## Try it
Beginning at the line containing "none -> white brick F7 level 2", output every line to the end of the data below exactly as it appears.

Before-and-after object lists
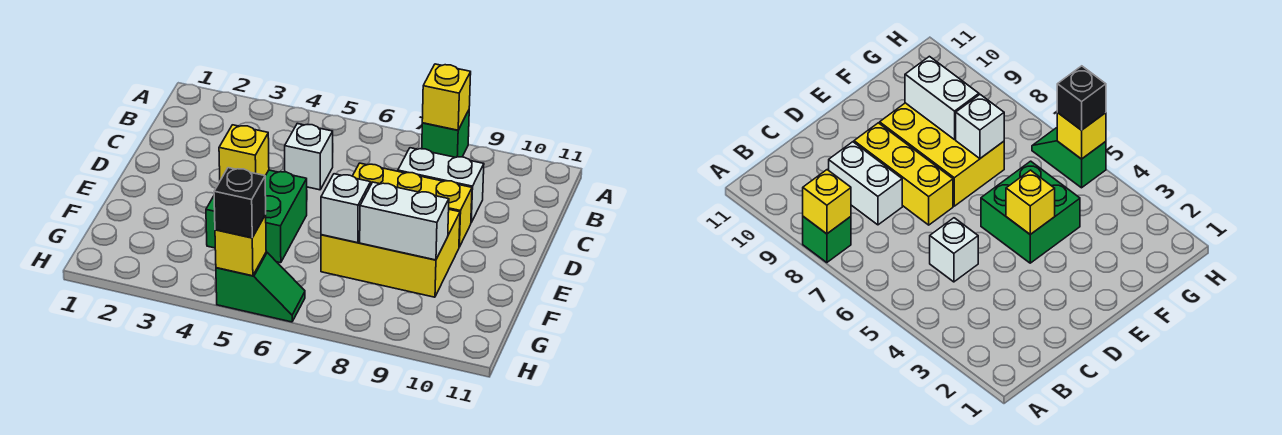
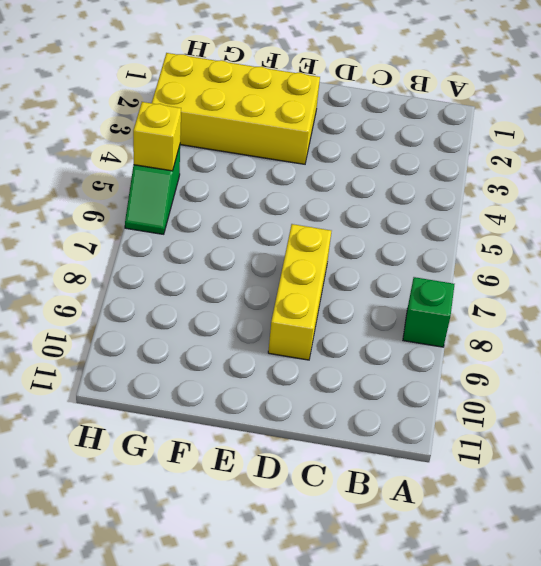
yellow brick E2:H3 level 1 -> none
none -> white brick C5 level 1
none -> white brick C8:C9 level 1
none -> green brick E4:F5 level 1

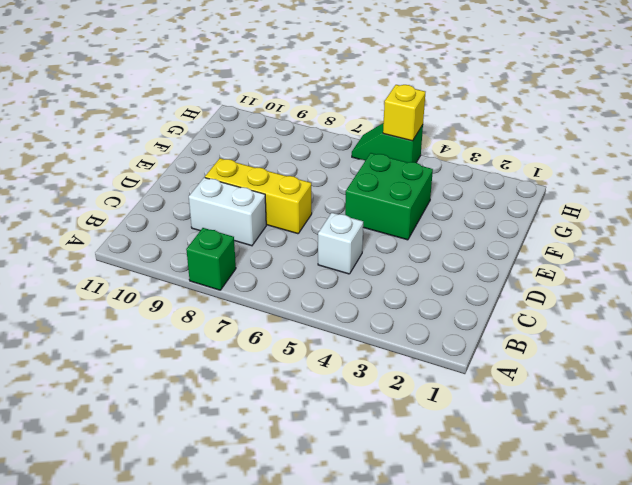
none -> yellow brick E7:F9 level 1
none -> yellow brick A8 level 2
none -> yellow brick E4 level 2

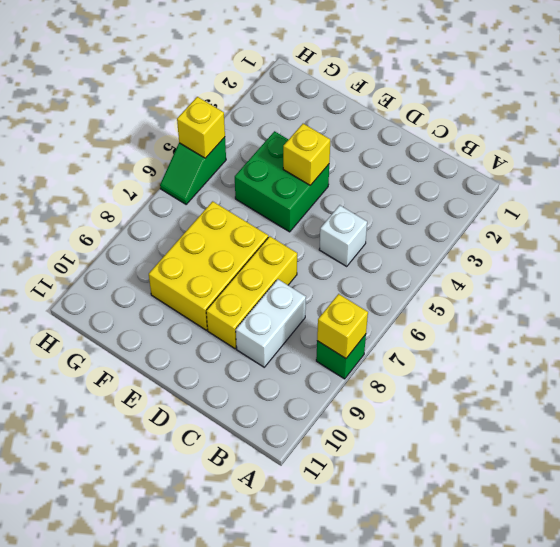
none -> white brick F7 level 2
none -> white brick F8:F9 level 2
none -> black brick H5 level 3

## Result for this task
none -> white brick F7 level 2
none -> white brick F8:F9 level 2
none -> black brick H5 level 3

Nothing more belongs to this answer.